[[ Entries shown, beginning ]]

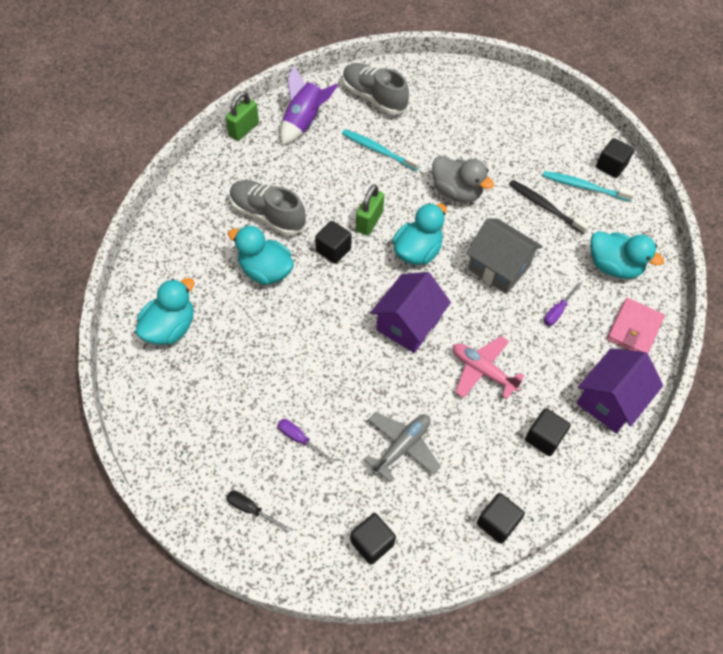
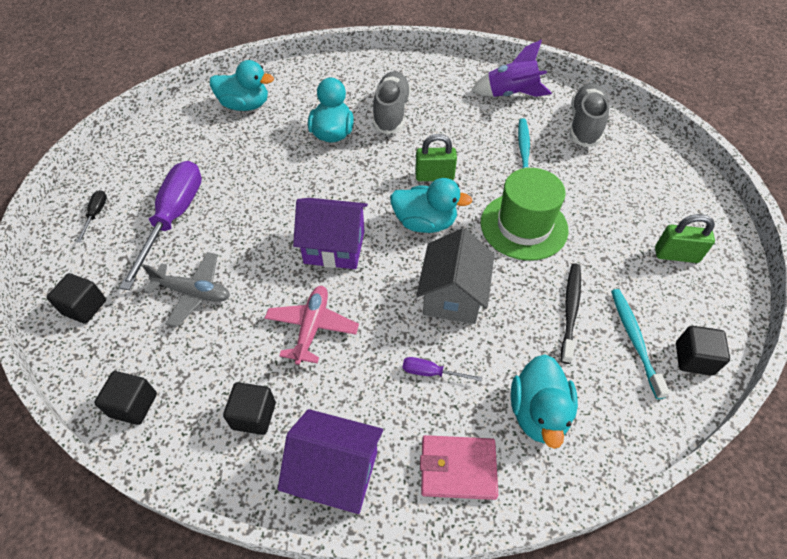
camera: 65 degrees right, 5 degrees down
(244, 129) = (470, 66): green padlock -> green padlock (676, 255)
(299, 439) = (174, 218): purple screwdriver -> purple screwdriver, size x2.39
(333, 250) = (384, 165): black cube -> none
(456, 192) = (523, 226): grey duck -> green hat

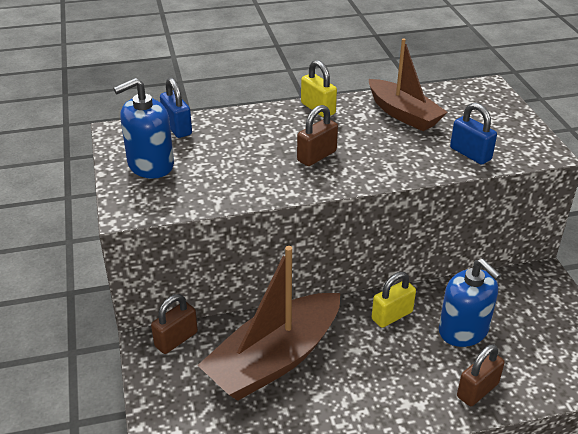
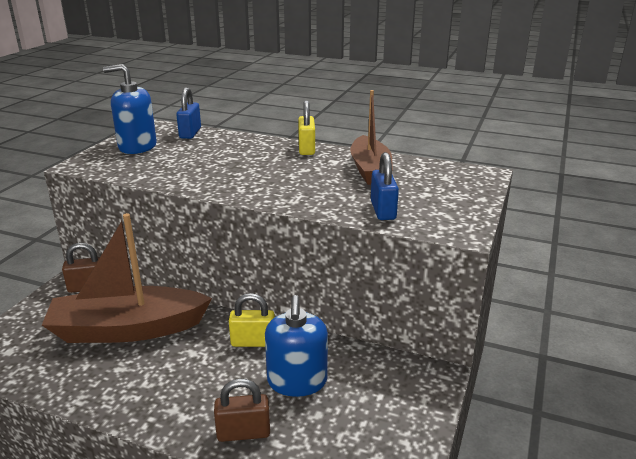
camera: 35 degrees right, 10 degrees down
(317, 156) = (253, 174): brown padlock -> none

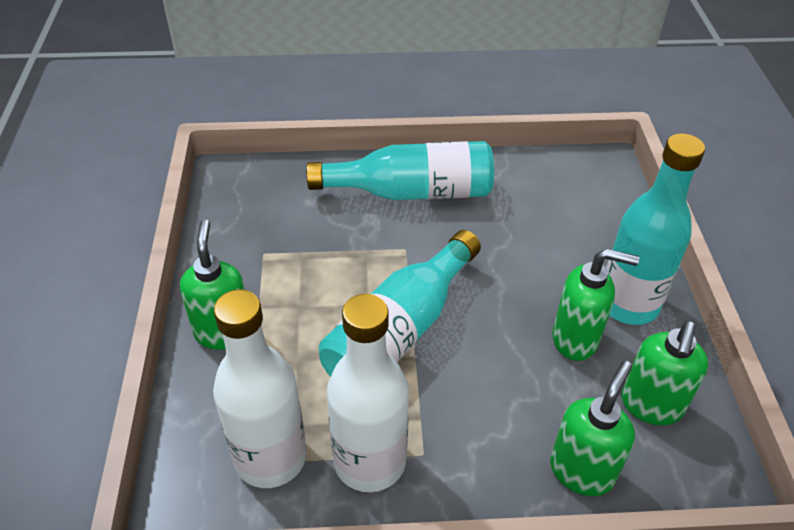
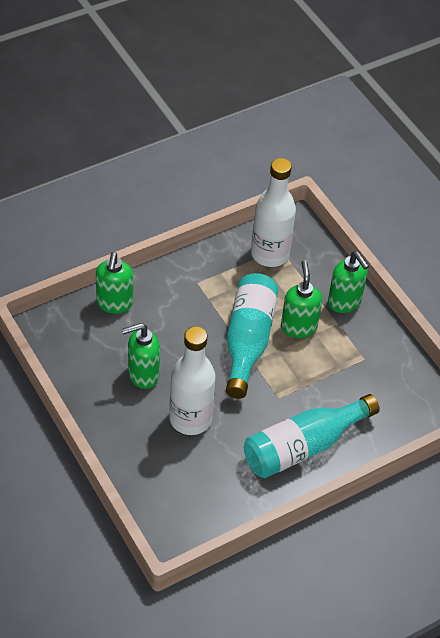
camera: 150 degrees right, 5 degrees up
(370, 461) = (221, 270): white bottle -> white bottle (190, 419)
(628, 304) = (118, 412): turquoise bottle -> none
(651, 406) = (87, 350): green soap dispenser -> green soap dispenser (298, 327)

[[ Entries shown, end ]]

* [Task requirements]: Look above for the line with "camera: 150 degrees right, 5 degrees up", then copy it and each later line exactly, stopping at the last line of the records.

* [Final answer]:
camera: 150 degrees right, 5 degrees up
(370, 461) = (221, 270): white bottle -> white bottle (190, 419)
(628, 304) = (118, 412): turquoise bottle -> none
(651, 406) = (87, 350): green soap dispenser -> green soap dispenser (298, 327)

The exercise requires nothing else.